> **WHAT IS BEING ASKED**
For each line in the records that contains "hourglass", make a copy.

(DATA SHOWN begins)

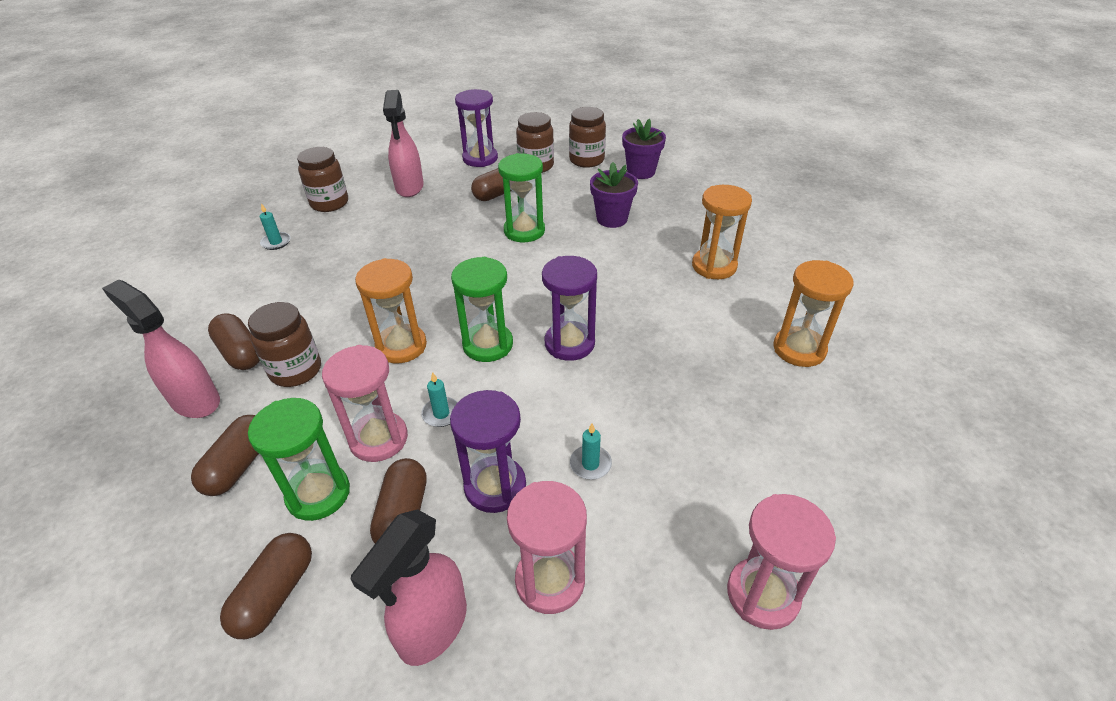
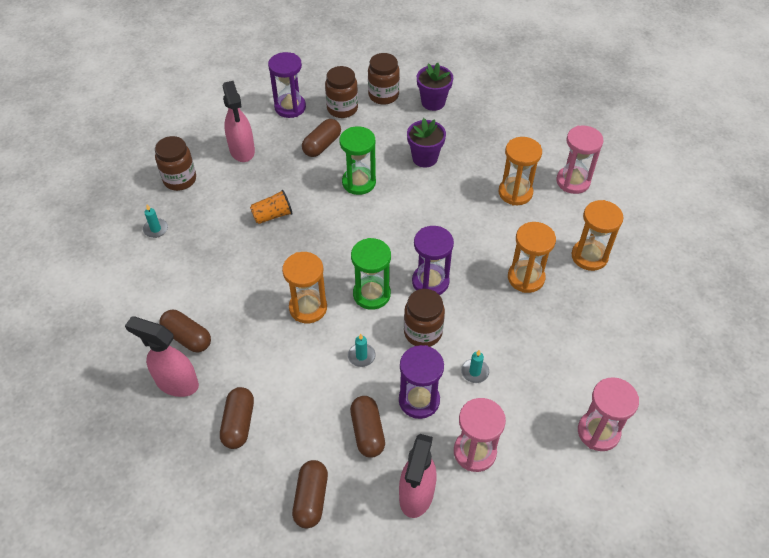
camera: 15 degrees left, 10 degrees up
(296, 370) = (238, 343): brown jar -> brown jar (423, 332)
(318, 494) = (304, 431): green hourglass -> none
(378, 439) = (326, 384): pink hourglass -> pink hourglass (573, 181)
(410, 248) = (272, 215): none -> orange cup
(701, 360) = (526, 278): none -> orange hourglass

(DATA SHOWN ends)

> **SOLVED EXERCISE**
(318, 494) = (304, 431): green hourglass -> none
(378, 439) = (326, 384): pink hourglass -> pink hourglass (573, 181)
(701, 360) = (526, 278): none -> orange hourglass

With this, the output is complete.